═══ Materials provided

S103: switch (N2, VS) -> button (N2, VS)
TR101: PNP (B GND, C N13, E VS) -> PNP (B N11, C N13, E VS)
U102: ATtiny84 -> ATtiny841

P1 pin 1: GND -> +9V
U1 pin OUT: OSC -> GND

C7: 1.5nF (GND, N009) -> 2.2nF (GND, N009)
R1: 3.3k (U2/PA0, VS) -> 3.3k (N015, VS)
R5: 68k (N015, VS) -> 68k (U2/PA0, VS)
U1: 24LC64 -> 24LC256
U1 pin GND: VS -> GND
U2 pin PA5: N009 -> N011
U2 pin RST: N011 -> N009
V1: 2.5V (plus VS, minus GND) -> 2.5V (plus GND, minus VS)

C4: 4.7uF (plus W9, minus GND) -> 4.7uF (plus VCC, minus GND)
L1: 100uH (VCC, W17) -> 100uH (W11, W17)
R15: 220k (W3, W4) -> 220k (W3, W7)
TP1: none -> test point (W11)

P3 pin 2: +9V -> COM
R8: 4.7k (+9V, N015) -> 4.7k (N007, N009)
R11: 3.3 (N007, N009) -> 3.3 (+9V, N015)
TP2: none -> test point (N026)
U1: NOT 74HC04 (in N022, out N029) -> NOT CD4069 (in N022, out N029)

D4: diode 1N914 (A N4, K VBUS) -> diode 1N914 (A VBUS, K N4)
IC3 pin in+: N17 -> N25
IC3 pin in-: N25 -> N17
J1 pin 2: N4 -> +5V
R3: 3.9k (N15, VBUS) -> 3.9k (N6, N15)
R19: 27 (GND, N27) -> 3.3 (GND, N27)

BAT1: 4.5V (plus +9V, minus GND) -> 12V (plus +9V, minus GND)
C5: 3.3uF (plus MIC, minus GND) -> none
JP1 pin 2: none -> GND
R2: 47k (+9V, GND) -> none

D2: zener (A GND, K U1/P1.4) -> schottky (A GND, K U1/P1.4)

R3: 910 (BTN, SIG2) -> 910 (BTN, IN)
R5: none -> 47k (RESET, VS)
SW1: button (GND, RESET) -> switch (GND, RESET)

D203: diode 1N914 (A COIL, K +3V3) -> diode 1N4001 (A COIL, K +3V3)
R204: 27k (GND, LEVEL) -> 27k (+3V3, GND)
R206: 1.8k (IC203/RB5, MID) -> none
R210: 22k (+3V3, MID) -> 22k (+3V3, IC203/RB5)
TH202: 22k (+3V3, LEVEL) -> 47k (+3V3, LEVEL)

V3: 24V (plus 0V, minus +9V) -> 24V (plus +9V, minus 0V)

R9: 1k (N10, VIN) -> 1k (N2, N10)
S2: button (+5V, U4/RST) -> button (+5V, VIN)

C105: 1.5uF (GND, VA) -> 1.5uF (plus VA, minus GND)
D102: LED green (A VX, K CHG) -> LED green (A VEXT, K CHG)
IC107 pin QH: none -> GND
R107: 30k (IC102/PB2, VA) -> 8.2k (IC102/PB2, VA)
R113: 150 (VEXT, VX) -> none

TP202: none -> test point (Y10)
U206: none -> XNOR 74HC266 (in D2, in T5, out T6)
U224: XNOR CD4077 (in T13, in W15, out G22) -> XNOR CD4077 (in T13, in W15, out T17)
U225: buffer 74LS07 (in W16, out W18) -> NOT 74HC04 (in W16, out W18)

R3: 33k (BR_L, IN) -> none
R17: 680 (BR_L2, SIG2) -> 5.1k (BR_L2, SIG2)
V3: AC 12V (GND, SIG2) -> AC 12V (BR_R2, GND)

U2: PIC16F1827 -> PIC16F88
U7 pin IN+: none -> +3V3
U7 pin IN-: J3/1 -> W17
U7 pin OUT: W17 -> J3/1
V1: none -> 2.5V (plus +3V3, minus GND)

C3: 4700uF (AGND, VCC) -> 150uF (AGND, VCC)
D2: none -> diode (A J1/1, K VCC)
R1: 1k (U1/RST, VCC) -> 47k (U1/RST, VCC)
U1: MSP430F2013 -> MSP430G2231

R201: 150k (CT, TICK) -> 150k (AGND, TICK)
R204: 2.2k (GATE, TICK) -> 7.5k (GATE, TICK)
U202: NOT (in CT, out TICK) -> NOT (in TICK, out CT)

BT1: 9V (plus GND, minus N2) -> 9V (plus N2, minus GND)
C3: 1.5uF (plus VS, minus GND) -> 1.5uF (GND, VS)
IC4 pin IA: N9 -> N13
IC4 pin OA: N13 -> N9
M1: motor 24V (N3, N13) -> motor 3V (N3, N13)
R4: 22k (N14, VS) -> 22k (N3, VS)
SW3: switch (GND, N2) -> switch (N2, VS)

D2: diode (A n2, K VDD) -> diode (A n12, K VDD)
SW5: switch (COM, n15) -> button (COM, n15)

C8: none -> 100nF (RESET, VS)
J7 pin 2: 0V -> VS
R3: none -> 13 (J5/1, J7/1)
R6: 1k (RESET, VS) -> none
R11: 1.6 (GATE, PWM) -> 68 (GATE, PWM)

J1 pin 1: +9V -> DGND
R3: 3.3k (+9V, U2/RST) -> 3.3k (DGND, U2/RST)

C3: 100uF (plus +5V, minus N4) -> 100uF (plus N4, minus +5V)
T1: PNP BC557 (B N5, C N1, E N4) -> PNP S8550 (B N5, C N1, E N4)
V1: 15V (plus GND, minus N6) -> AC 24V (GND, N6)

══════

The lines to copy are those above that contain the string "point".

TP1: none -> test point (W11)
TP2: none -> test point (N026)
TP202: none -> test point (Y10)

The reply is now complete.